Beneath this line are entries. Copy the range from the line with "U11: LP5907 -> TLV70033" to the line with "C8: none -> 220nF (3V3, GND)", ends included, exactly; leave pictures out.

Edit tracking data
******************************

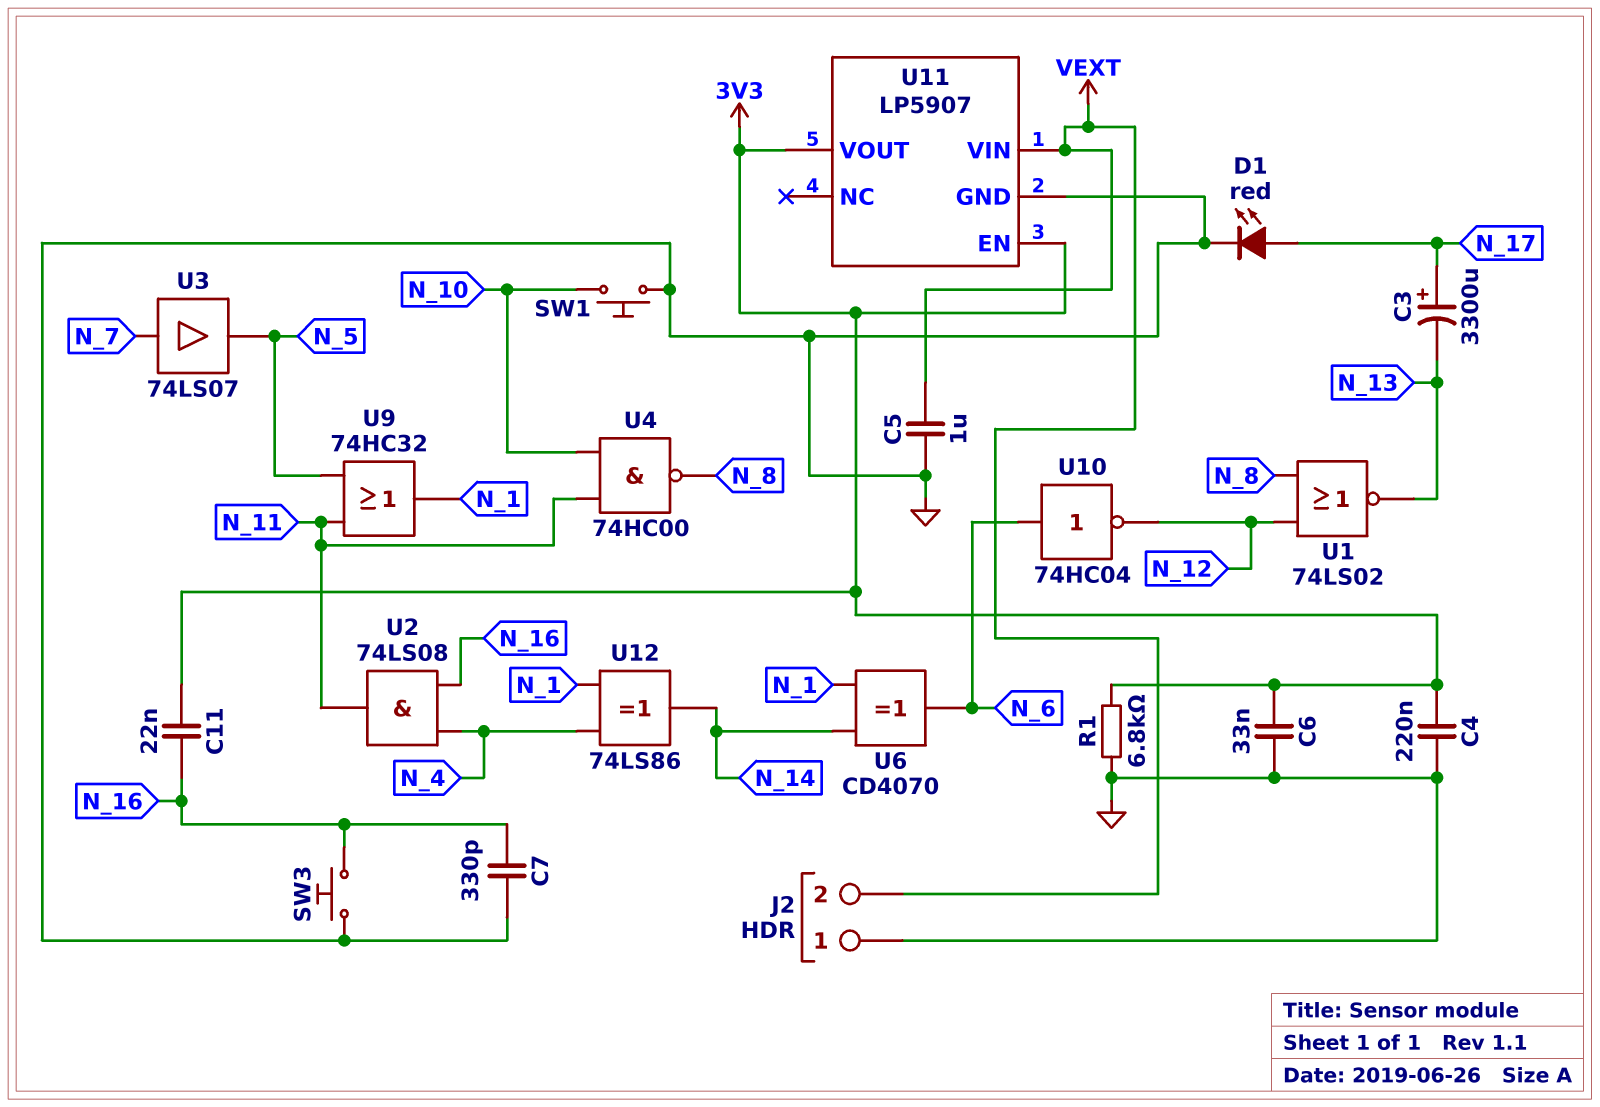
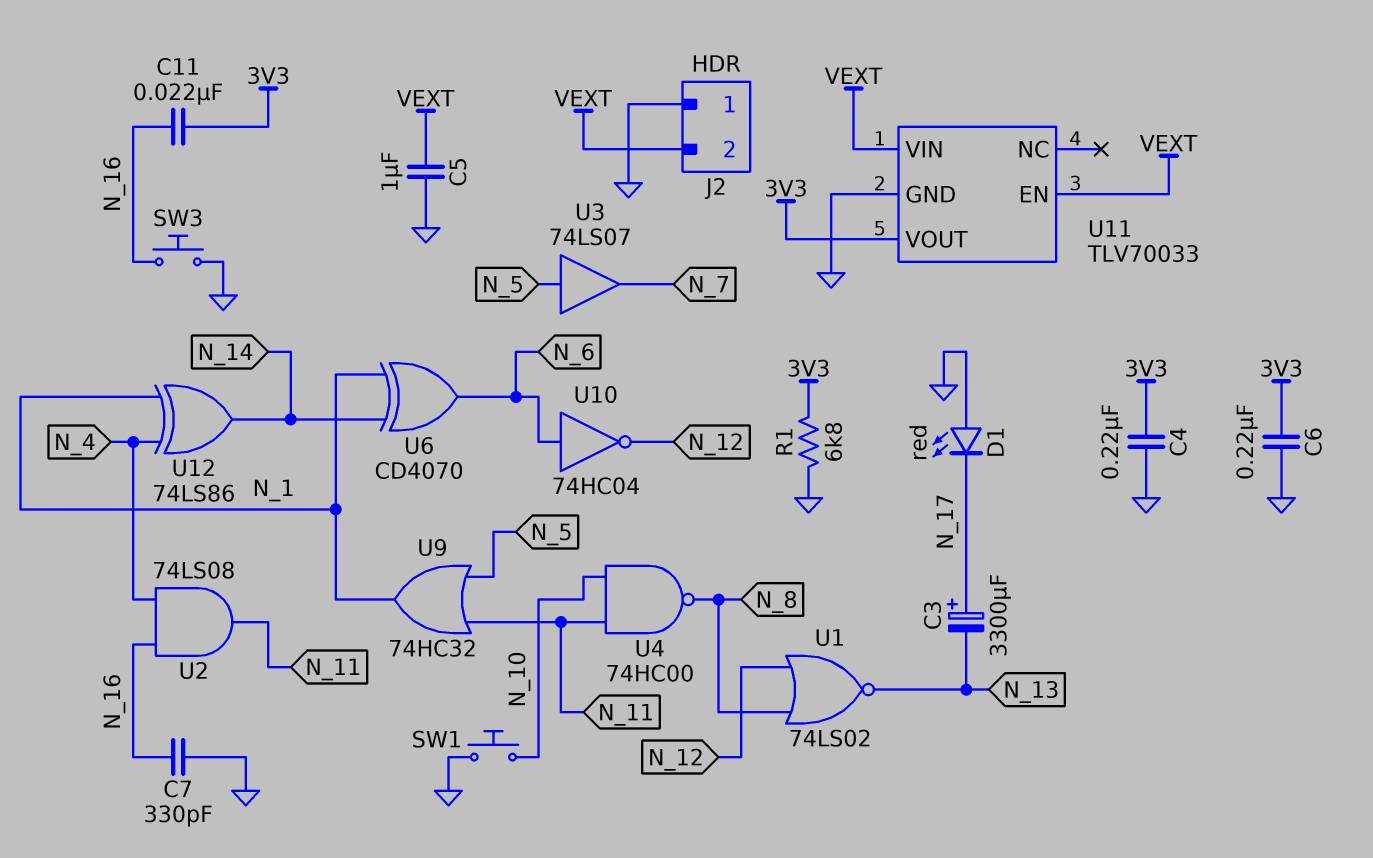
C6: 33nF (3V3, GND) -> 220nF (3V3, GND)
D1: LED red (A N_17, K GND) -> LED red (A GND, K N_17)
U3: buffer 74LS07 (in N_7, out N_5) -> buffer 74LS07 (in N_5, out N_7)
U11: LP5907 -> TLV70033
U11 pin EN: 3V3 -> VEXT

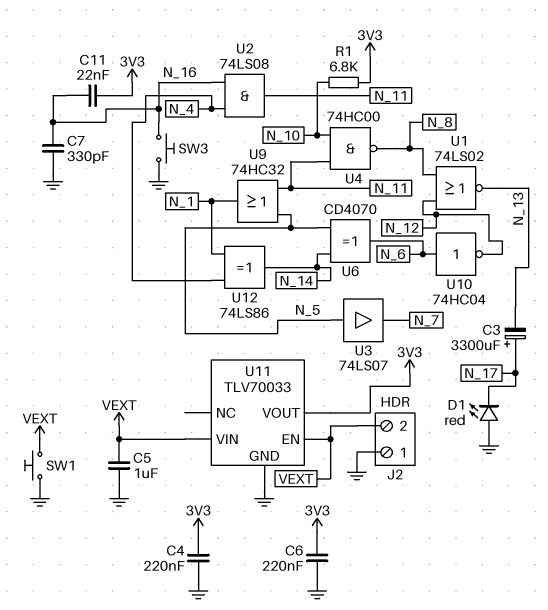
R1: 6.8k (3V3, GND) -> 6.8k (3V3, N_10)
SW1: button (GND, N_10) -> button (GND, VEXT)
U6: XOR CD4070 (in N_1, in N_14, out N_6) -> XOR CD4070 (in N_5, in N_14, out N_6)

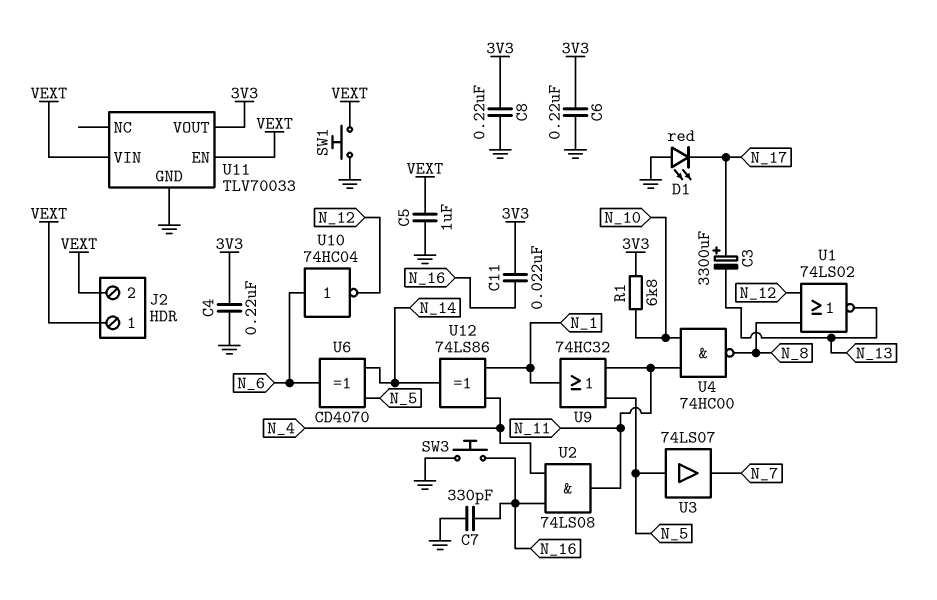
C8: none -> 220nF (3V3, GND)
J2 pin 1: GND -> VEXT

******************************

## Solved exercise
U11: LP5907 -> TLV70033
U11 pin EN: 3V3 -> VEXT

R1: 6.8k (3V3, GND) -> 6.8k (3V3, N_10)
SW1: button (GND, N_10) -> button (GND, VEXT)
U6: XOR CD4070 (in N_1, in N_14, out N_6) -> XOR CD4070 (in N_5, in N_14, out N_6)

C8: none -> 220nF (3V3, GND)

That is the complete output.